-- Dataset records follows --
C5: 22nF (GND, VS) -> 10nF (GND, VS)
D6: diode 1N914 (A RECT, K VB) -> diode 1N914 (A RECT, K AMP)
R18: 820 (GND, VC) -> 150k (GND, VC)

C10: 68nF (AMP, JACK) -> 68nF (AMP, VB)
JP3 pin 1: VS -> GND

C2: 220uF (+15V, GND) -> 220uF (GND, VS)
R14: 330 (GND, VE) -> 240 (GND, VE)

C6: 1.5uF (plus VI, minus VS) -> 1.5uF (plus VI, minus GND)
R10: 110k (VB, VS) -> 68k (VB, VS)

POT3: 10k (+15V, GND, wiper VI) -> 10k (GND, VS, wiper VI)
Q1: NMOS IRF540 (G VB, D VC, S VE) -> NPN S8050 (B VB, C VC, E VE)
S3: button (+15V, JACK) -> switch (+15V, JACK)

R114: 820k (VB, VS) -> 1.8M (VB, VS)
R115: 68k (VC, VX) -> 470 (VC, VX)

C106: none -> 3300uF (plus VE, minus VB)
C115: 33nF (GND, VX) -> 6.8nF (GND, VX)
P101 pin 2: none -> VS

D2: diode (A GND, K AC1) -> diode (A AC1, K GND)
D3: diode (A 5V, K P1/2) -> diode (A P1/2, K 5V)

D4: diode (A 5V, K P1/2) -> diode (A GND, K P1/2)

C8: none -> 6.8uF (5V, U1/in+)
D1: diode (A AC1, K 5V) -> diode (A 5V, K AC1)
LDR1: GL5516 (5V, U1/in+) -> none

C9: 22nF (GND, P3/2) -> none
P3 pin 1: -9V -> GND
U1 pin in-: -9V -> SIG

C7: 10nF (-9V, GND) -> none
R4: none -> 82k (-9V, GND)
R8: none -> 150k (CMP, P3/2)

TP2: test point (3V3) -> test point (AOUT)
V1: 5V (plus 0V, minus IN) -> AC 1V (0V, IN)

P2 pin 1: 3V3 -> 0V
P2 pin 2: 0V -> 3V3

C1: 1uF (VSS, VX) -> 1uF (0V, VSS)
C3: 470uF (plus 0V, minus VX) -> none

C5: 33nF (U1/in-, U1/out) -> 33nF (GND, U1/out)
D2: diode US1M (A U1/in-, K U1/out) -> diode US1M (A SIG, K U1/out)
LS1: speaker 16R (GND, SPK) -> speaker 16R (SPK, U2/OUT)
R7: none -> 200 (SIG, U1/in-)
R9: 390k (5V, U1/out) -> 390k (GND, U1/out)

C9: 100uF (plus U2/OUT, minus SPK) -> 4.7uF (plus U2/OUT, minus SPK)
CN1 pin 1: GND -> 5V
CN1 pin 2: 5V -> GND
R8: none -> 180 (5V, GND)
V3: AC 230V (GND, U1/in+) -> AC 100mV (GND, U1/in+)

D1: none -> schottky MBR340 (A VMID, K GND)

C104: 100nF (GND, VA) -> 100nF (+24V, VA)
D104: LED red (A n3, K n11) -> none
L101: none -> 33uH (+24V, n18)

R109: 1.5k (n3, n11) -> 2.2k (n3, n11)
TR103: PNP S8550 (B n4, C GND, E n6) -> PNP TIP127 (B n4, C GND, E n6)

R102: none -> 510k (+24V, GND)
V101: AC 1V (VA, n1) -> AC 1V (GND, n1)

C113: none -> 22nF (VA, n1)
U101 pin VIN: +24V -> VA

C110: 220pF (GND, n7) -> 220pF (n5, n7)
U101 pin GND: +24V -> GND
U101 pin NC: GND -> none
-- Dataset records concluded --
• Task requirements:
Starting with the line that holds "R114: 820k (VB, VS) -> 1.8M (VB, VS)" and ending with the line that holds "C113: none -> 22nF (VA, n1)", retype every line in the data above exactly, and nothing else.

• Task solution:
R114: 820k (VB, VS) -> 1.8M (VB, VS)
R115: 68k (VC, VX) -> 470 (VC, VX)

C106: none -> 3300uF (plus VE, minus VB)
C115: 33nF (GND, VX) -> 6.8nF (GND, VX)
P101 pin 2: none -> VS

D2: diode (A GND, K AC1) -> diode (A AC1, K GND)
D3: diode (A 5V, K P1/2) -> diode (A P1/2, K 5V)

D4: diode (A 5V, K P1/2) -> diode (A GND, K P1/2)

C8: none -> 6.8uF (5V, U1/in+)
D1: diode (A AC1, K 5V) -> diode (A 5V, K AC1)
LDR1: GL5516 (5V, U1/in+) -> none

C9: 22nF (GND, P3/2) -> none
P3 pin 1: -9V -> GND
U1 pin in-: -9V -> SIG

C7: 10nF (-9V, GND) -> none
R4: none -> 82k (-9V, GND)
R8: none -> 150k (CMP, P3/2)

TP2: test point (3V3) -> test point (AOUT)
V1: 5V (plus 0V, minus IN) -> AC 1V (0V, IN)

P2 pin 1: 3V3 -> 0V
P2 pin 2: 0V -> 3V3

C1: 1uF (VSS, VX) -> 1uF (0V, VSS)
C3: 470uF (plus 0V, minus VX) -> none

C5: 33nF (U1/in-, U1/out) -> 33nF (GND, U1/out)
D2: diode US1M (A U1/in-, K U1/out) -> diode US1M (A SIG, K U1/out)
LS1: speaker 16R (GND, SPK) -> speaker 16R (SPK, U2/OUT)
R7: none -> 200 (SIG, U1/in-)
R9: 390k (5V, U1/out) -> 390k (GND, U1/out)

C9: 100uF (plus U2/OUT, minus SPK) -> 4.7uF (plus U2/OUT, minus SPK)
CN1 pin 1: GND -> 5V
CN1 pin 2: 5V -> GND
R8: none -> 180 (5V, GND)
V3: AC 230V (GND, U1/in+) -> AC 100mV (GND, U1/in+)

D1: none -> schottky MBR340 (A VMID, K GND)

C104: 100nF (GND, VA) -> 100nF (+24V, VA)
D104: LED red (A n3, K n11) -> none
L101: none -> 33uH (+24V, n18)

R109: 1.5k (n3, n11) -> 2.2k (n3, n11)
TR103: PNP S8550 (B n4, C GND, E n6) -> PNP TIP127 (B n4, C GND, E n6)

R102: none -> 510k (+24V, GND)
V101: AC 1V (VA, n1) -> AC 1V (GND, n1)

C113: none -> 22nF (VA, n1)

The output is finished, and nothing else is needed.